/---
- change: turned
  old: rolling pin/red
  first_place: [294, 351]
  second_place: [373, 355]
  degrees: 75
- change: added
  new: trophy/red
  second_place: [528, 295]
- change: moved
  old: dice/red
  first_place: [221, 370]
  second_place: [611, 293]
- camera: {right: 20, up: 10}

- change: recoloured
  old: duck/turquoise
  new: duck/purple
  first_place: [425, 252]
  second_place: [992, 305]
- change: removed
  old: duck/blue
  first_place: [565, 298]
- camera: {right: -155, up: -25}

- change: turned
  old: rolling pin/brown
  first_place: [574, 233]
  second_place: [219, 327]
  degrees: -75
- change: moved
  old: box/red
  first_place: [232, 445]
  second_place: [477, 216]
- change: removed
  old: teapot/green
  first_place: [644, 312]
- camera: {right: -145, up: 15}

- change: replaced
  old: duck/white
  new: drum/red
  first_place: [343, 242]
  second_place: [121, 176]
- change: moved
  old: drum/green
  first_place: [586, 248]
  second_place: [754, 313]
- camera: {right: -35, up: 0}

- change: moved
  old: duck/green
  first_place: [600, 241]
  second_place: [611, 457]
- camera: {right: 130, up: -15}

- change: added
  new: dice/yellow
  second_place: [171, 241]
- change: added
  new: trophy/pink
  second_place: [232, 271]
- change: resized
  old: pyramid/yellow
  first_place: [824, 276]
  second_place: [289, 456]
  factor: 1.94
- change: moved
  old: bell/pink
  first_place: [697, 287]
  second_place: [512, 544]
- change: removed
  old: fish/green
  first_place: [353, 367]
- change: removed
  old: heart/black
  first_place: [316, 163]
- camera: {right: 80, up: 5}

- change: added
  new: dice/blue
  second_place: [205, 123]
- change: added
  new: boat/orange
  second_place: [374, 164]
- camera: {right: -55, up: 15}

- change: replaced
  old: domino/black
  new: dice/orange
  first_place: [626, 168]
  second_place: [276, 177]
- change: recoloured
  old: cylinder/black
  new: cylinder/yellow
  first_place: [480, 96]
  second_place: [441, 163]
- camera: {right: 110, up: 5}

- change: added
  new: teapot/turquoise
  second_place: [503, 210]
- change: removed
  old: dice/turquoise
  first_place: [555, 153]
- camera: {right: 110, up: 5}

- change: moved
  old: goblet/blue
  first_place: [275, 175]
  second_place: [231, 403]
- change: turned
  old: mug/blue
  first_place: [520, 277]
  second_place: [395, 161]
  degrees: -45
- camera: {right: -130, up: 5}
\---
- **TASK ITEM**:
Output the lines above exactly, but only those between the line holding "old: rolling pin/red" and the line holding "second_place: [611, 293]", inclusive.

- **ANSWER**:
  old: rolling pin/red
  first_place: [294, 351]
  second_place: [373, 355]
  degrees: 75
- change: added
  new: trophy/red
  second_place: [528, 295]
- change: moved
  old: dice/red
  first_place: [221, 370]
  second_place: [611, 293]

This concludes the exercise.